(Object transformation records)

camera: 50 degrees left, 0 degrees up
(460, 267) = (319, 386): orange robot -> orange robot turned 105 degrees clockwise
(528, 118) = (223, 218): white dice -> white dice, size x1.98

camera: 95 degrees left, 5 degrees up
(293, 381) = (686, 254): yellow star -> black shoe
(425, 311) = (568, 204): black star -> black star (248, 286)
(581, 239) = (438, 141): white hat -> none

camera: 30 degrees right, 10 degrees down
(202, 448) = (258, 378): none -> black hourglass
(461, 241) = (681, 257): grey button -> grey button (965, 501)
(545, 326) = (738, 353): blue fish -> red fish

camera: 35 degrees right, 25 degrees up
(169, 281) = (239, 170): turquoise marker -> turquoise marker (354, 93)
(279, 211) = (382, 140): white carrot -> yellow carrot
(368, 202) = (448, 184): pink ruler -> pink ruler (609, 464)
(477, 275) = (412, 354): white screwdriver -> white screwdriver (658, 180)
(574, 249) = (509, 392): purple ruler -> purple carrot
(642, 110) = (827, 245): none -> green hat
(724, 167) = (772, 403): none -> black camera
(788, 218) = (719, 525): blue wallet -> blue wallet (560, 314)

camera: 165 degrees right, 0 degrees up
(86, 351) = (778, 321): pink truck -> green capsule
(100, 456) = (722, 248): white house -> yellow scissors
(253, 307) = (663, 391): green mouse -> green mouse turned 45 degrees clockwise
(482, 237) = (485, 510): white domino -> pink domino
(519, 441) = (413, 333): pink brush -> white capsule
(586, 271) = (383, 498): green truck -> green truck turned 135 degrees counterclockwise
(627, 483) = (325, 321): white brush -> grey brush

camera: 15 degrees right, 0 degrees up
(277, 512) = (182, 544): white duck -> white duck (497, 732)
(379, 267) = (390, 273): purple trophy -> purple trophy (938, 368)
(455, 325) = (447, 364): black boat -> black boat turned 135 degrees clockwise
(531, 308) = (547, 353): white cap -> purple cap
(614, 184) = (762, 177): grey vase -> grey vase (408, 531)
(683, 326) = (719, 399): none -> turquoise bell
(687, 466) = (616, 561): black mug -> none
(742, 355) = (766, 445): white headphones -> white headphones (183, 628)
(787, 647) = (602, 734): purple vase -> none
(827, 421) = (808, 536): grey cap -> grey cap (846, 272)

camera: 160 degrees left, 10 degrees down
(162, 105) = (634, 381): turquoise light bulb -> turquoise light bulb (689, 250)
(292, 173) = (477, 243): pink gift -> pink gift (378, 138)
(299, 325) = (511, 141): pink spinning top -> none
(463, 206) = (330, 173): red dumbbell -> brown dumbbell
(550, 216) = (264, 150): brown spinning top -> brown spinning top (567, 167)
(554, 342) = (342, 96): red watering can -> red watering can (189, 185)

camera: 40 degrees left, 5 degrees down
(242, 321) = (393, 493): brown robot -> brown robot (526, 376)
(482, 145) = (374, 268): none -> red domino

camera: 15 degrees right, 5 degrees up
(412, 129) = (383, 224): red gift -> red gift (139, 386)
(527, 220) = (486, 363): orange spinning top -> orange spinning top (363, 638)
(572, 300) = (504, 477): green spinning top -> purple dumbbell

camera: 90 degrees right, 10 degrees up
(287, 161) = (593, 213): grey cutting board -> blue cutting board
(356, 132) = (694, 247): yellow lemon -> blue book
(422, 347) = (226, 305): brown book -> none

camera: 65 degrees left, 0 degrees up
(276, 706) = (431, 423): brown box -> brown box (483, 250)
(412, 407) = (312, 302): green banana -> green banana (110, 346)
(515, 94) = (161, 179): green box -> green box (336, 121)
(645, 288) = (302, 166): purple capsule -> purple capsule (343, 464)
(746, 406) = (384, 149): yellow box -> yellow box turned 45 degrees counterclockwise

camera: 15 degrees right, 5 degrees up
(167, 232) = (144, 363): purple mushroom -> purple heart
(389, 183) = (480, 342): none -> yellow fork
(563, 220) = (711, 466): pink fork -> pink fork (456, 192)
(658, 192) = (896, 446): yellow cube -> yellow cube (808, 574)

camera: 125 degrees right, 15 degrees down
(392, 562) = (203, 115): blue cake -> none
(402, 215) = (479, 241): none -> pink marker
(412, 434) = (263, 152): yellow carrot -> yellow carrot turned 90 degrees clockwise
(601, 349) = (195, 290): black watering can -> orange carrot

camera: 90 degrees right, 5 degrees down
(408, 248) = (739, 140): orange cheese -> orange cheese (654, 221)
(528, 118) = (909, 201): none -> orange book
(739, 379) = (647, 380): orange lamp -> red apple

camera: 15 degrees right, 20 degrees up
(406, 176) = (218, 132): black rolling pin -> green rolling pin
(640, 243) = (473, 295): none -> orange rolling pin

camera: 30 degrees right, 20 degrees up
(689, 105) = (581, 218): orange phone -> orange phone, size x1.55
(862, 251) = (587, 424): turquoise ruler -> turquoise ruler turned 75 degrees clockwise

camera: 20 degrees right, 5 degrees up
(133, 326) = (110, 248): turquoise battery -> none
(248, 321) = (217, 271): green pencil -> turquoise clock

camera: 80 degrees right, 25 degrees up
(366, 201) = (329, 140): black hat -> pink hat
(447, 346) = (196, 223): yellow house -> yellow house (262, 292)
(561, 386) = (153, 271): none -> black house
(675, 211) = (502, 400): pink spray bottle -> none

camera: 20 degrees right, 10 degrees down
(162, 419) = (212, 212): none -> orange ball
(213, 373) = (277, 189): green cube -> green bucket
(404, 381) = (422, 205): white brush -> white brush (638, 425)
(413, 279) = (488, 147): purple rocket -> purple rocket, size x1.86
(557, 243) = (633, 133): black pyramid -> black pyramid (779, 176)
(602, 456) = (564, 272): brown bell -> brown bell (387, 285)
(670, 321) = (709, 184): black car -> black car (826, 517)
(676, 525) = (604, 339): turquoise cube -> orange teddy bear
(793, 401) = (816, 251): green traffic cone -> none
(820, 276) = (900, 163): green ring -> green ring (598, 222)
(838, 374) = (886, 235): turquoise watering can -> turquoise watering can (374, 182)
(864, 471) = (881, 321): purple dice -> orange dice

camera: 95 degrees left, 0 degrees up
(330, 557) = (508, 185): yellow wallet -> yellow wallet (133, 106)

PROBLEM STATEMENT: Return the records exactly, every line included.

EXERCISE ANSWER:
camera: 50 degrees left, 0 degrees up
(460, 267) = (319, 386): orange robot -> orange robot turned 105 degrees clockwise
(528, 118) = (223, 218): white dice -> white dice, size x1.98

camera: 95 degrees left, 5 degrees up
(293, 381) = (686, 254): yellow star -> black shoe
(425, 311) = (568, 204): black star -> black star (248, 286)
(581, 239) = (438, 141): white hat -> none

camera: 30 degrees right, 10 degrees down
(202, 448) = (258, 378): none -> black hourglass
(461, 241) = (681, 257): grey button -> grey button (965, 501)
(545, 326) = (738, 353): blue fish -> red fish

camera: 35 degrees right, 25 degrees up
(169, 281) = (239, 170): turquoise marker -> turquoise marker (354, 93)
(279, 211) = (382, 140): white carrot -> yellow carrot
(368, 202) = (448, 184): pink ruler -> pink ruler (609, 464)
(477, 275) = (412, 354): white screwdriver -> white screwdriver (658, 180)
(574, 249) = (509, 392): purple ruler -> purple carrot
(642, 110) = (827, 245): none -> green hat
(724, 167) = (772, 403): none -> black camera
(788, 218) = (719, 525): blue wallet -> blue wallet (560, 314)

camera: 165 degrees right, 0 degrees up
(86, 351) = (778, 321): pink truck -> green capsule
(100, 456) = (722, 248): white house -> yellow scissors
(253, 307) = (663, 391): green mouse -> green mouse turned 45 degrees clockwise
(482, 237) = (485, 510): white domino -> pink domino
(519, 441) = (413, 333): pink brush -> white capsule
(586, 271) = (383, 498): green truck -> green truck turned 135 degrees counterclockwise
(627, 483) = (325, 321): white brush -> grey brush

camera: 15 degrees right, 0 degrees up
(277, 512) = (182, 544): white duck -> white duck (497, 732)
(379, 267) = (390, 273): purple trophy -> purple trophy (938, 368)
(455, 325) = (447, 364): black boat -> black boat turned 135 degrees clockwise
(531, 308) = (547, 353): white cap -> purple cap
(614, 184) = (762, 177): grey vase -> grey vase (408, 531)
(683, 326) = (719, 399): none -> turquoise bell
(687, 466) = (616, 561): black mug -> none
(742, 355) = (766, 445): white headphones -> white headphones (183, 628)
(787, 647) = (602, 734): purple vase -> none
(827, 421) = (808, 536): grey cap -> grey cap (846, 272)

camera: 160 degrees left, 10 degrees down
(162, 105) = (634, 381): turquoise light bulb -> turquoise light bulb (689, 250)
(292, 173) = (477, 243): pink gift -> pink gift (378, 138)
(299, 325) = (511, 141): pink spinning top -> none
(463, 206) = (330, 173): red dumbbell -> brown dumbbell
(550, 216) = (264, 150): brown spinning top -> brown spinning top (567, 167)
(554, 342) = (342, 96): red watering can -> red watering can (189, 185)

camera: 40 degrees left, 5 degrees down
(242, 321) = (393, 493): brown robot -> brown robot (526, 376)
(482, 145) = (374, 268): none -> red domino

camera: 15 degrees right, 5 degrees up
(412, 129) = (383, 224): red gift -> red gift (139, 386)
(527, 220) = (486, 363): orange spinning top -> orange spinning top (363, 638)
(572, 300) = (504, 477): green spinning top -> purple dumbbell

camera: 90 degrees right, 10 degrees up
(287, 161) = (593, 213): grey cutting board -> blue cutting board
(356, 132) = (694, 247): yellow lemon -> blue book
(422, 347) = (226, 305): brown book -> none

camera: 65 degrees left, 0 degrees up
(276, 706) = (431, 423): brown box -> brown box (483, 250)
(412, 407) = (312, 302): green banana -> green banana (110, 346)
(515, 94) = (161, 179): green box -> green box (336, 121)
(645, 288) = (302, 166): purple capsule -> purple capsule (343, 464)
(746, 406) = (384, 149): yellow box -> yellow box turned 45 degrees counterclockwise

camera: 15 degrees right, 5 degrees up
(167, 232) = (144, 363): purple mushroom -> purple heart
(389, 183) = (480, 342): none -> yellow fork
(563, 220) = (711, 466): pink fork -> pink fork (456, 192)
(658, 192) = (896, 446): yellow cube -> yellow cube (808, 574)

camera: 125 degrees right, 15 degrees down
(392, 562) = (203, 115): blue cake -> none
(402, 215) = (479, 241): none -> pink marker
(412, 434) = (263, 152): yellow carrot -> yellow carrot turned 90 degrees clockwise
(601, 349) = (195, 290): black watering can -> orange carrot

camera: 90 degrees right, 5 degrees down
(408, 248) = (739, 140): orange cheese -> orange cheese (654, 221)
(528, 118) = (909, 201): none -> orange book
(739, 379) = (647, 380): orange lamp -> red apple

camera: 15 degrees right, 20 degrees up
(406, 176) = (218, 132): black rolling pin -> green rolling pin
(640, 243) = (473, 295): none -> orange rolling pin

camera: 30 degrees right, 20 degrees up
(689, 105) = (581, 218): orange phone -> orange phone, size x1.55
(862, 251) = (587, 424): turquoise ruler -> turquoise ruler turned 75 degrees clockwise

camera: 20 degrees right, 5 degrees up
(133, 326) = (110, 248): turquoise battery -> none
(248, 321) = (217, 271): green pencil -> turquoise clock

camera: 80 degrees right, 25 degrees up
(366, 201) = (329, 140): black hat -> pink hat
(447, 346) = (196, 223): yellow house -> yellow house (262, 292)
(561, 386) = (153, 271): none -> black house
(675, 211) = (502, 400): pink spray bottle -> none

camera: 20 degrees right, 10 degrees down
(162, 419) = (212, 212): none -> orange ball
(213, 373) = (277, 189): green cube -> green bucket
(404, 381) = (422, 205): white brush -> white brush (638, 425)
(413, 279) = (488, 147): purple rocket -> purple rocket, size x1.86
(557, 243) = (633, 133): black pyramid -> black pyramid (779, 176)
(602, 456) = (564, 272): brown bell -> brown bell (387, 285)
(670, 321) = (709, 184): black car -> black car (826, 517)
(676, 525) = (604, 339): turquoise cube -> orange teddy bear
(793, 401) = (816, 251): green traffic cone -> none
(820, 276) = (900, 163): green ring -> green ring (598, 222)
(838, 374) = (886, 235): turquoise watering can -> turquoise watering can (374, 182)
(864, 471) = (881, 321): purple dice -> orange dice

camera: 95 degrees left, 0 degrees up
(330, 557) = (508, 185): yellow wallet -> yellow wallet (133, 106)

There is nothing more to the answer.